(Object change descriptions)
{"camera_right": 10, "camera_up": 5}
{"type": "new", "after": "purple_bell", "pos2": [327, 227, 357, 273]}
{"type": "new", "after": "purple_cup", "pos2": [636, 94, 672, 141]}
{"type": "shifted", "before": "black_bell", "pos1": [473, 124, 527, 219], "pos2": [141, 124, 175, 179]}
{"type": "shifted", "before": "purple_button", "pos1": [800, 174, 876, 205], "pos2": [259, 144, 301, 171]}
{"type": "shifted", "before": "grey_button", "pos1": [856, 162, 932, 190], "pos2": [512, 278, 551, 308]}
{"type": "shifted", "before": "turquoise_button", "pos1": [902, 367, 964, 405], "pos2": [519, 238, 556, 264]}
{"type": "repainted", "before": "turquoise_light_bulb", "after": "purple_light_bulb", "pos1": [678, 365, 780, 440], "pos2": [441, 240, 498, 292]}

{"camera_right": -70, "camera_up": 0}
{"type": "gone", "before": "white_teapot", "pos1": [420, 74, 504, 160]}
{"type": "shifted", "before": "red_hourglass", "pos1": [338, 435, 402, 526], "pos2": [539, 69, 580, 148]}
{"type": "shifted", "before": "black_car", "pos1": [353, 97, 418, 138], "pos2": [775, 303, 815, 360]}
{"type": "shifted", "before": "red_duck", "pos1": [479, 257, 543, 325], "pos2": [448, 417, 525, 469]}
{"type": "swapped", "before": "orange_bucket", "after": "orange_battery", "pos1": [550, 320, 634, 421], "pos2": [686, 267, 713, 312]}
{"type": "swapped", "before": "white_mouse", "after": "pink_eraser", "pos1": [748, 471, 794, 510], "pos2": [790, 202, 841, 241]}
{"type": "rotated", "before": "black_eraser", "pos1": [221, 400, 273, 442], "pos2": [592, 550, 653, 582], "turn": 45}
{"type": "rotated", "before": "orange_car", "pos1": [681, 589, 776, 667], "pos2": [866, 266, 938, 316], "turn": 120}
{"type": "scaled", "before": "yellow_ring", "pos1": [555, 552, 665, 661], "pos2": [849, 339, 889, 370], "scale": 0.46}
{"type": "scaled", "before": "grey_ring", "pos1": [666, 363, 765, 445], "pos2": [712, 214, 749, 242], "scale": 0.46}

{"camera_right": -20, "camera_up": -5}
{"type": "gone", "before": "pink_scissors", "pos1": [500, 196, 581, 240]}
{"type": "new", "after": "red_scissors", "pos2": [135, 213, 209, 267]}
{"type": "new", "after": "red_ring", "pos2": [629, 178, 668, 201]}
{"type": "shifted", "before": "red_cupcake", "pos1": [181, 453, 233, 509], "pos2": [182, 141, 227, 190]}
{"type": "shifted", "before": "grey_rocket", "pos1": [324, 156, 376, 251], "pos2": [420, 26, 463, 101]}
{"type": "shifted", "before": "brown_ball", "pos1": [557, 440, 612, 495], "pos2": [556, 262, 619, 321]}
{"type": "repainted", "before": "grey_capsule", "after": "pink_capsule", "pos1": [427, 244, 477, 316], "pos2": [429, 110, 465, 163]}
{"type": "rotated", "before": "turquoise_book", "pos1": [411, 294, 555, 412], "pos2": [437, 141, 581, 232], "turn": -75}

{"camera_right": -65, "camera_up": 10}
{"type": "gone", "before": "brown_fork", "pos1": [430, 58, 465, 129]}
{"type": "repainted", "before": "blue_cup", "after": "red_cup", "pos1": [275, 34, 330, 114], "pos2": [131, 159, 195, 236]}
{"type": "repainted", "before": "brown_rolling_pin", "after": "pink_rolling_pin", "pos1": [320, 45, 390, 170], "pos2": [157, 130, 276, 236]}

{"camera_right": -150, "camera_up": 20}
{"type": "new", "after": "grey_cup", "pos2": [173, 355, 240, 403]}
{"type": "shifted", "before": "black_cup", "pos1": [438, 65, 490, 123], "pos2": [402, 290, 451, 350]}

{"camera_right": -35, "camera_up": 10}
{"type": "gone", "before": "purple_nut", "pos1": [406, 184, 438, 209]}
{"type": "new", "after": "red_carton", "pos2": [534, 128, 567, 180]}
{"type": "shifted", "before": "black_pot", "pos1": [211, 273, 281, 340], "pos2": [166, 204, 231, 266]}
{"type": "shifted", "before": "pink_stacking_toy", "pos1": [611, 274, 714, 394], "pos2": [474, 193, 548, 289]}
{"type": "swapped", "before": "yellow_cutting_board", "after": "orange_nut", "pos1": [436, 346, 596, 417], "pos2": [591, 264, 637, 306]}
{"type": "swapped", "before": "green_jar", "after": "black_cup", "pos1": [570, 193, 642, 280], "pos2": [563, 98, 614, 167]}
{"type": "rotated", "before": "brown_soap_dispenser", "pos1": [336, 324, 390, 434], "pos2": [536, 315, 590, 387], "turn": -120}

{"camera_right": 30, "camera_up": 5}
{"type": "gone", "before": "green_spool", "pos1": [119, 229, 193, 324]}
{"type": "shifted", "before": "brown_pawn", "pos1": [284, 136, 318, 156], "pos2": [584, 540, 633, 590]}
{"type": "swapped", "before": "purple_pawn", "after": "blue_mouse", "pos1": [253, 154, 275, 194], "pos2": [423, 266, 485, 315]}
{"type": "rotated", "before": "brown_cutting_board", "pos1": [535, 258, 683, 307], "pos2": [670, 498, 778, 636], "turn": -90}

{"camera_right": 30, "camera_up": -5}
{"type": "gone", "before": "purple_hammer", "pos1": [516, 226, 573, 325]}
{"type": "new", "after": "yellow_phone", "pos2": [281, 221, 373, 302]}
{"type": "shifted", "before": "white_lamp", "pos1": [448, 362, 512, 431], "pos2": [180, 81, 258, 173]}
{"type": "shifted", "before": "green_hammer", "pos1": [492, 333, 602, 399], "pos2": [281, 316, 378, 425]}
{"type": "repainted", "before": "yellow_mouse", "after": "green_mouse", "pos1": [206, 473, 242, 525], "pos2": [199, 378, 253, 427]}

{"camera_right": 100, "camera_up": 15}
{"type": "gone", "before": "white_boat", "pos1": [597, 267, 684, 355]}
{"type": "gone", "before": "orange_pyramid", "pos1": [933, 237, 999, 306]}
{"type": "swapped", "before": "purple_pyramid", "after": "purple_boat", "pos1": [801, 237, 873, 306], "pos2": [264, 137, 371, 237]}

- TASK TO COMPLETE
What is needed is a verbatim copy of the data, complete from first line to last.

- ANSWER TO THIS TASK
{"camera_right": 10, "camera_up": 5}
{"type": "new", "after": "purple_bell", "pos2": [327, 227, 357, 273]}
{"type": "new", "after": "purple_cup", "pos2": [636, 94, 672, 141]}
{"type": "shifted", "before": "black_bell", "pos1": [473, 124, 527, 219], "pos2": [141, 124, 175, 179]}
{"type": "shifted", "before": "purple_button", "pos1": [800, 174, 876, 205], "pos2": [259, 144, 301, 171]}
{"type": "shifted", "before": "grey_button", "pos1": [856, 162, 932, 190], "pos2": [512, 278, 551, 308]}
{"type": "shifted", "before": "turquoise_button", "pos1": [902, 367, 964, 405], "pos2": [519, 238, 556, 264]}
{"type": "repainted", "before": "turquoise_light_bulb", "after": "purple_light_bulb", "pos1": [678, 365, 780, 440], "pos2": [441, 240, 498, 292]}

{"camera_right": -70, "camera_up": 0}
{"type": "gone", "before": "white_teapot", "pos1": [420, 74, 504, 160]}
{"type": "shifted", "before": "red_hourglass", "pos1": [338, 435, 402, 526], "pos2": [539, 69, 580, 148]}
{"type": "shifted", "before": "black_car", "pos1": [353, 97, 418, 138], "pos2": [775, 303, 815, 360]}
{"type": "shifted", "before": "red_duck", "pos1": [479, 257, 543, 325], "pos2": [448, 417, 525, 469]}
{"type": "swapped", "before": "orange_bucket", "after": "orange_battery", "pos1": [550, 320, 634, 421], "pos2": [686, 267, 713, 312]}
{"type": "swapped", "before": "white_mouse", "after": "pink_eraser", "pos1": [748, 471, 794, 510], "pos2": [790, 202, 841, 241]}
{"type": "rotated", "before": "black_eraser", "pos1": [221, 400, 273, 442], "pos2": [592, 550, 653, 582], "turn": 45}
{"type": "rotated", "before": "orange_car", "pos1": [681, 589, 776, 667], "pos2": [866, 266, 938, 316], "turn": 120}
{"type": "scaled", "before": "yellow_ring", "pos1": [555, 552, 665, 661], "pos2": [849, 339, 889, 370], "scale": 0.46}
{"type": "scaled", "before": "grey_ring", "pos1": [666, 363, 765, 445], "pos2": [712, 214, 749, 242], "scale": 0.46}

{"camera_right": -20, "camera_up": -5}
{"type": "gone", "before": "pink_scissors", "pos1": [500, 196, 581, 240]}
{"type": "new", "after": "red_scissors", "pos2": [135, 213, 209, 267]}
{"type": "new", "after": "red_ring", "pos2": [629, 178, 668, 201]}
{"type": "shifted", "before": "red_cupcake", "pos1": [181, 453, 233, 509], "pos2": [182, 141, 227, 190]}
{"type": "shifted", "before": "grey_rocket", "pos1": [324, 156, 376, 251], "pos2": [420, 26, 463, 101]}
{"type": "shifted", "before": "brown_ball", "pos1": [557, 440, 612, 495], "pos2": [556, 262, 619, 321]}
{"type": "repainted", "before": "grey_capsule", "after": "pink_capsule", "pos1": [427, 244, 477, 316], "pos2": [429, 110, 465, 163]}
{"type": "rotated", "before": "turquoise_book", "pos1": [411, 294, 555, 412], "pos2": [437, 141, 581, 232], "turn": -75}

{"camera_right": -65, "camera_up": 10}
{"type": "gone", "before": "brown_fork", "pos1": [430, 58, 465, 129]}
{"type": "repainted", "before": "blue_cup", "after": "red_cup", "pos1": [275, 34, 330, 114], "pos2": [131, 159, 195, 236]}
{"type": "repainted", "before": "brown_rolling_pin", "after": "pink_rolling_pin", "pos1": [320, 45, 390, 170], "pos2": [157, 130, 276, 236]}

{"camera_right": -150, "camera_up": 20}
{"type": "new", "after": "grey_cup", "pos2": [173, 355, 240, 403]}
{"type": "shifted", "before": "black_cup", "pos1": [438, 65, 490, 123], "pos2": [402, 290, 451, 350]}

{"camera_right": -35, "camera_up": 10}
{"type": "gone", "before": "purple_nut", "pos1": [406, 184, 438, 209]}
{"type": "new", "after": "red_carton", "pos2": [534, 128, 567, 180]}
{"type": "shifted", "before": "black_pot", "pos1": [211, 273, 281, 340], "pos2": [166, 204, 231, 266]}
{"type": "shifted", "before": "pink_stacking_toy", "pos1": [611, 274, 714, 394], "pos2": [474, 193, 548, 289]}
{"type": "swapped", "before": "yellow_cutting_board", "after": "orange_nut", "pos1": [436, 346, 596, 417], "pos2": [591, 264, 637, 306]}
{"type": "swapped", "before": "green_jar", "after": "black_cup", "pos1": [570, 193, 642, 280], "pos2": [563, 98, 614, 167]}
{"type": "rotated", "before": "brown_soap_dispenser", "pos1": [336, 324, 390, 434], "pos2": [536, 315, 590, 387], "turn": -120}

{"camera_right": 30, "camera_up": 5}
{"type": "gone", "before": "green_spool", "pos1": [119, 229, 193, 324]}
{"type": "shifted", "before": "brown_pawn", "pos1": [284, 136, 318, 156], "pos2": [584, 540, 633, 590]}
{"type": "swapped", "before": "purple_pawn", "after": "blue_mouse", "pos1": [253, 154, 275, 194], "pos2": [423, 266, 485, 315]}
{"type": "rotated", "before": "brown_cutting_board", "pos1": [535, 258, 683, 307], "pos2": [670, 498, 778, 636], "turn": -90}

{"camera_right": 30, "camera_up": -5}
{"type": "gone", "before": "purple_hammer", "pos1": [516, 226, 573, 325]}
{"type": "new", "after": "yellow_phone", "pos2": [281, 221, 373, 302]}
{"type": "shifted", "before": "white_lamp", "pos1": [448, 362, 512, 431], "pos2": [180, 81, 258, 173]}
{"type": "shifted", "before": "green_hammer", "pos1": [492, 333, 602, 399], "pos2": [281, 316, 378, 425]}
{"type": "repainted", "before": "yellow_mouse", "after": "green_mouse", "pos1": [206, 473, 242, 525], "pos2": [199, 378, 253, 427]}

{"camera_right": 100, "camera_up": 15}
{"type": "gone", "before": "white_boat", "pos1": [597, 267, 684, 355]}
{"type": "gone", "before": "orange_pyramid", "pos1": [933, 237, 999, 306]}
{"type": "swapped", "before": "purple_pyramid", "after": "purple_boat", "pos1": [801, 237, 873, 306], "pos2": [264, 137, 371, 237]}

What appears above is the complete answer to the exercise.